* **What is needed**:
The reply is to contain the full listing, repeated exactly, with pictures left out.

* **Information provided**:
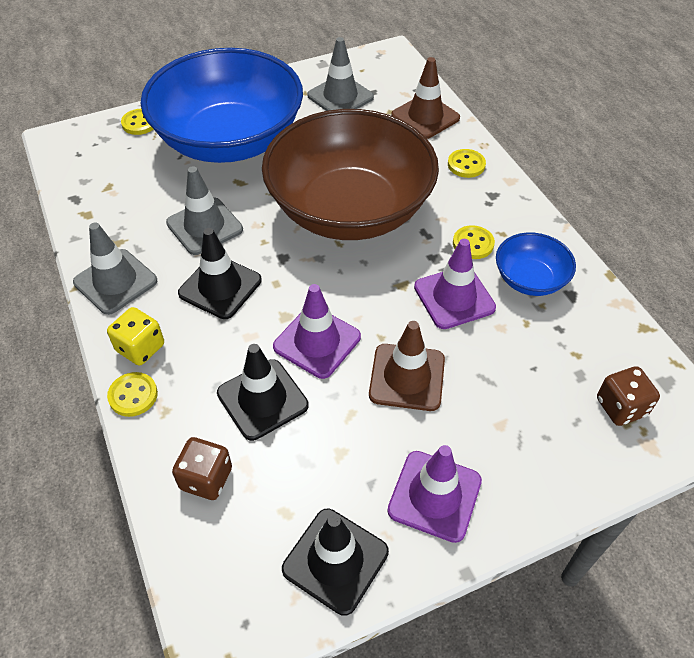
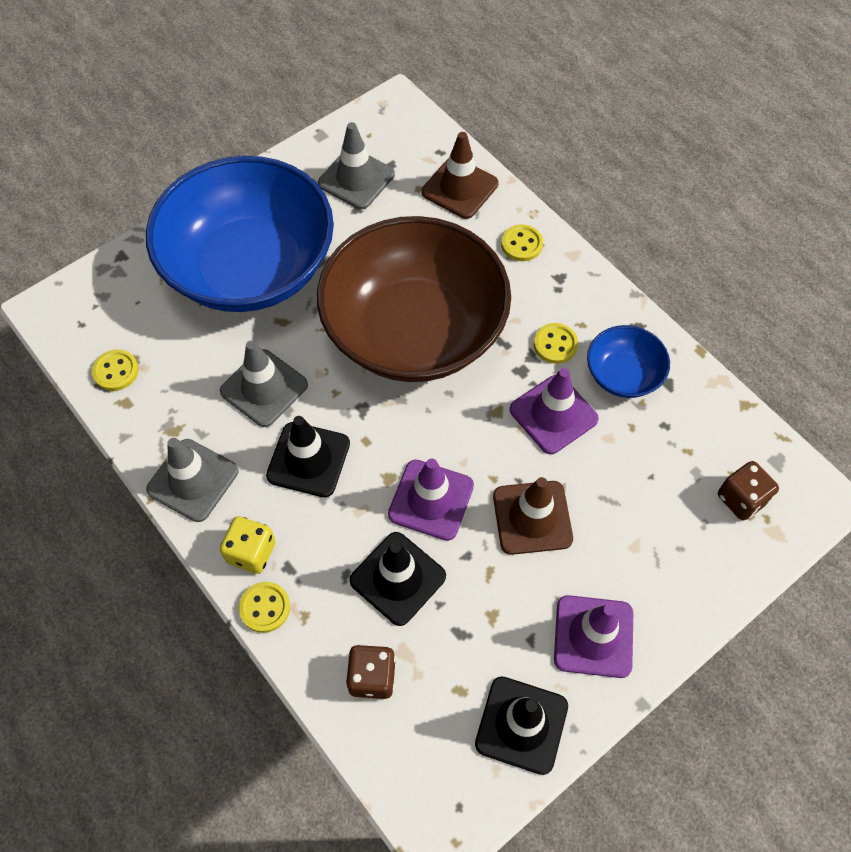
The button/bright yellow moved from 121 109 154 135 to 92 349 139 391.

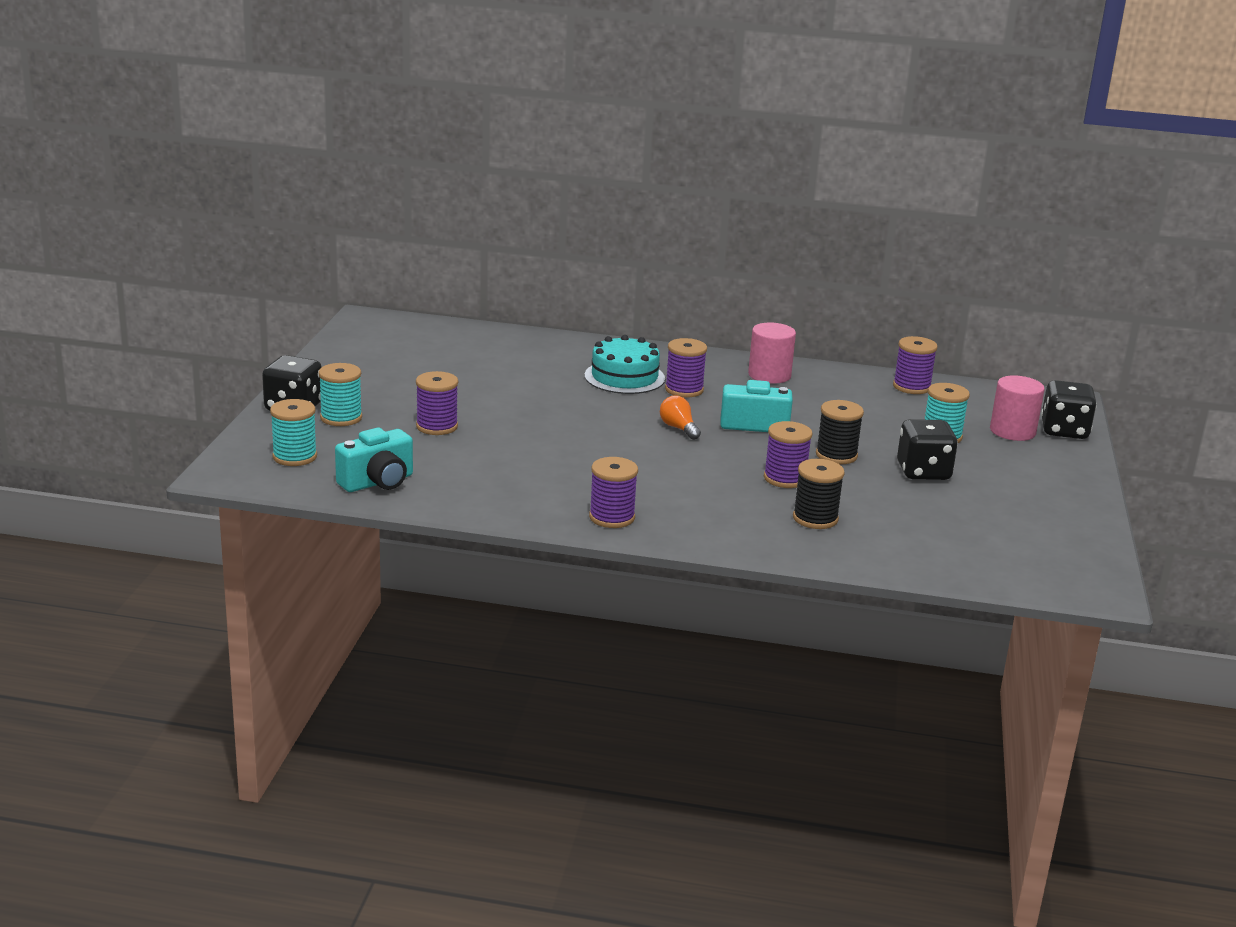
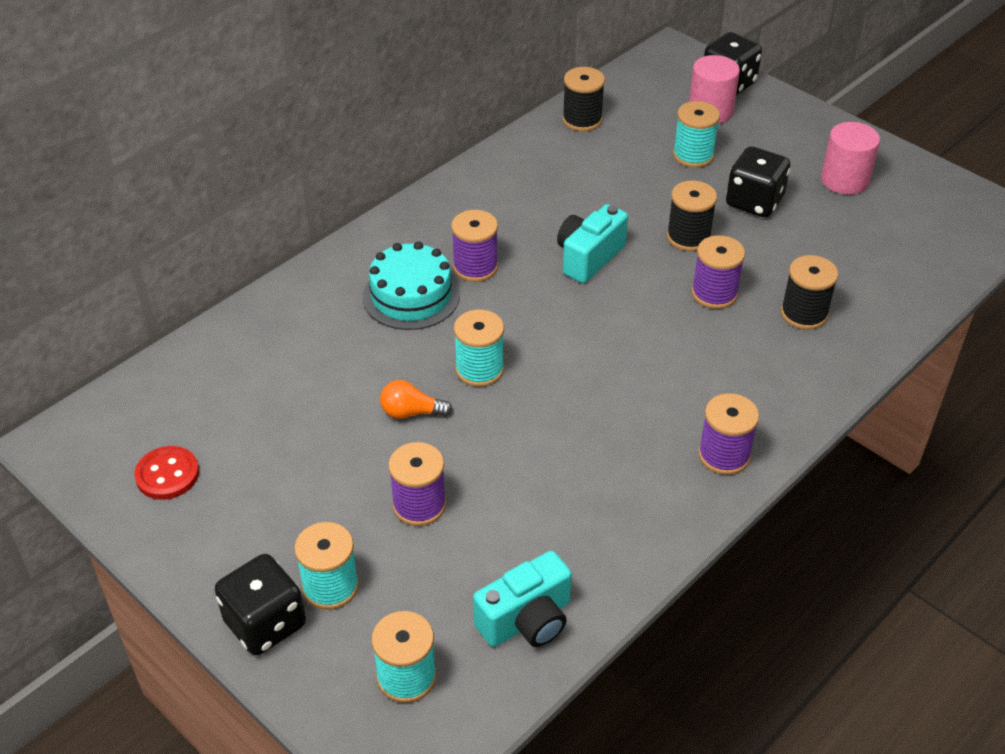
The button/red at 134 446 199 500 appeared. The bobbin/aqua at 454 309 504 387 appeared. The light bulb/orange moved from 660 395 701 440 to 380 380 452 419. The solid cylinder/rose-pink moved from 748 323 796 384 to 821 122 880 195. The bobbin/violet at 893 336 938 394 became the bobbin/black at 562 67 605 131. The camera/aqua at 335 428 413 492 turned 60 degrees clockwise.

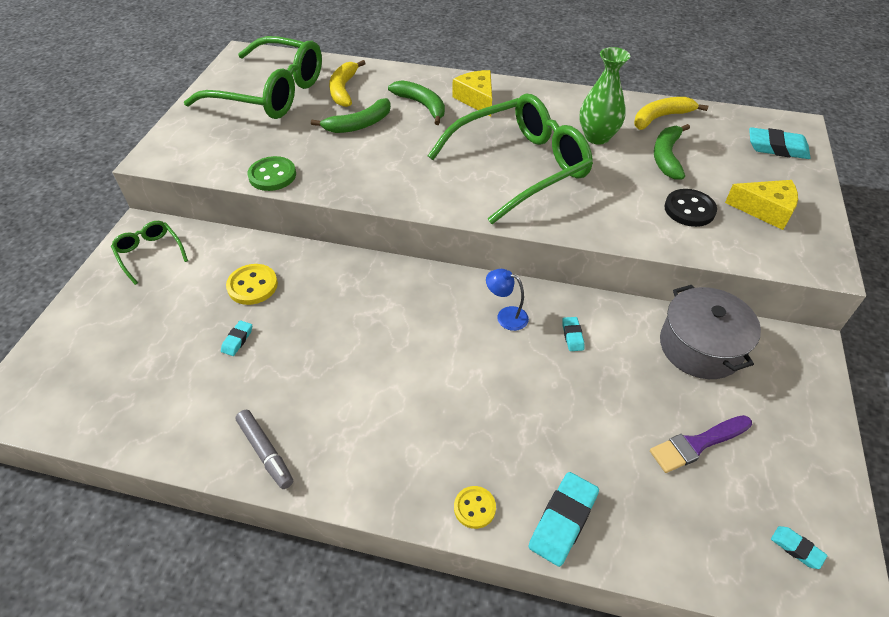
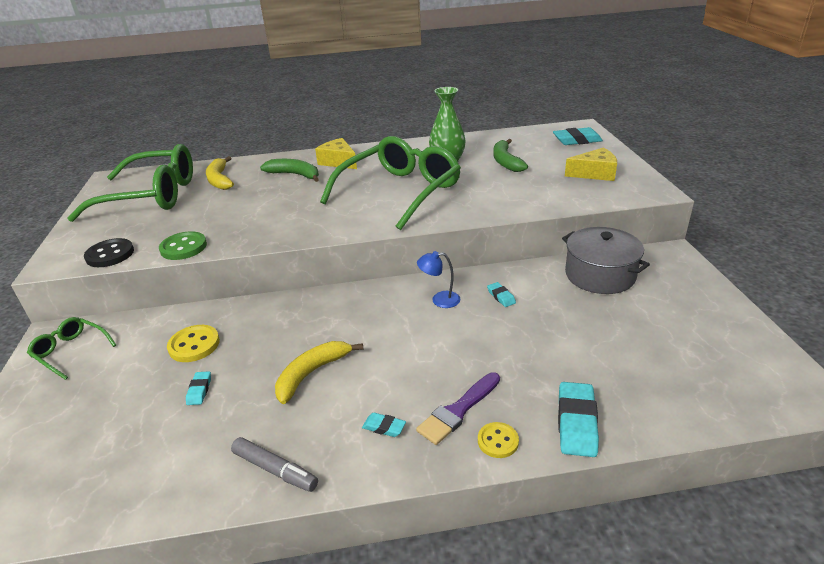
The toy banana/leaf-green at 311 98 391 133 disappeared. The toy banana/bright yellow moved from 634 97 708 130 to 275 341 363 404. The brush/violet moved from 650 415 752 473 to 416 372 500 445. The button/black moved from 664 189 717 227 to 84 238 134 267. The eraser/aqua moved from 771 526 827 569 to 362 413 406 437.

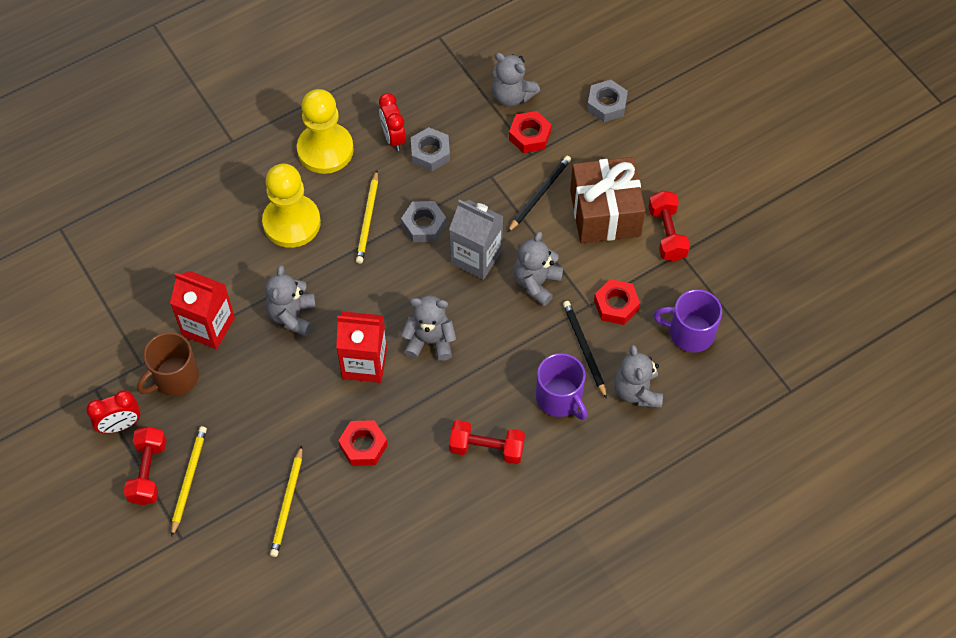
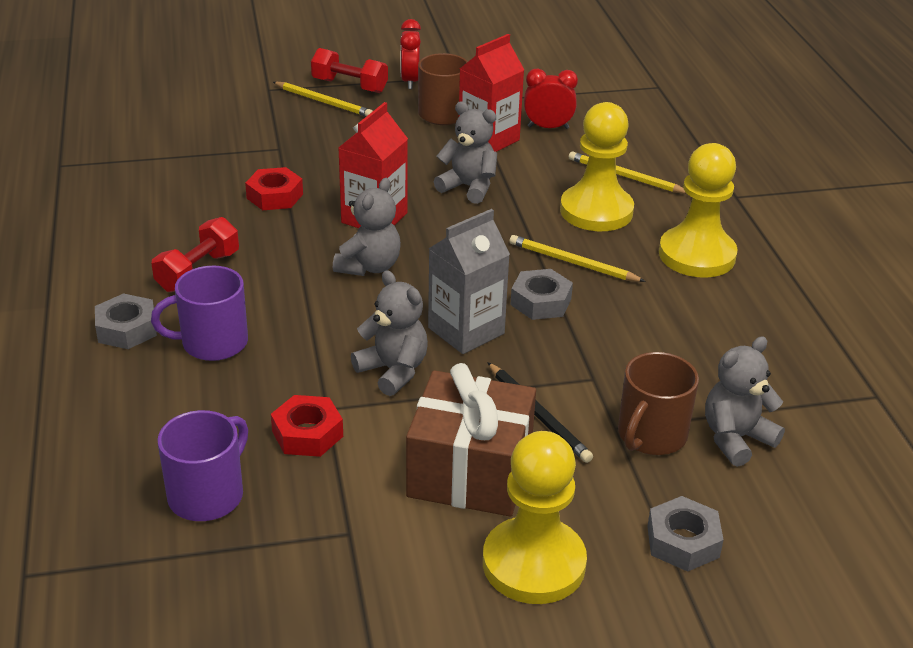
The wooden pencil/black at 563 301 607 399 disappeared. The stuffed bear/gray at 614 345 663 408 disappeared. The hand weight/red at 648 191 690 261 disappeared. The chess pawn/bright yellow at 483 431 587 604 appeared. The wooden pencil/bright yellow moved from 270 445 302 557 to 569 151 687 194. The alarm clock/red moved from 379 93 406 151 to 524 68 578 129. The hexagon nut/gray moved from 411 127 450 171 to 95 293 157 349. The hexagon nut/red at 509 111 552 153 was replaced by the mug/dark brown at 618 352 699 455.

* **Worked solution**:
The button/bright yellow moved from 121 109 154 135 to 92 349 139 391.

The button/red at 134 446 199 500 appeared. The bobbin/aqua at 454 309 504 387 appeared. The light bulb/orange moved from 660 395 701 440 to 380 380 452 419. The solid cylinder/rose-pink moved from 748 323 796 384 to 821 122 880 195. The bobbin/violet at 893 336 938 394 became the bobbin/black at 562 67 605 131. The camera/aqua at 335 428 413 492 turned 60 degrees clockwise.

The toy banana/leaf-green at 311 98 391 133 disappeared. The toy banana/bright yellow moved from 634 97 708 130 to 275 341 363 404. The brush/violet moved from 650 415 752 473 to 416 372 500 445. The button/black moved from 664 189 717 227 to 84 238 134 267. The eraser/aqua moved from 771 526 827 569 to 362 413 406 437.

The wooden pencil/black at 563 301 607 399 disappeared. The stuffed bear/gray at 614 345 663 408 disappeared. The hand weight/red at 648 191 690 261 disappeared. The chess pawn/bright yellow at 483 431 587 604 appeared. The wooden pencil/bright yellow moved from 270 445 302 557 to 569 151 687 194. The alarm clock/red moved from 379 93 406 151 to 524 68 578 129. The hexagon nut/gray moved from 411 127 450 171 to 95 293 157 349. The hexagon nut/red at 509 111 552 153 was replaced by the mug/dark brown at 618 352 699 455.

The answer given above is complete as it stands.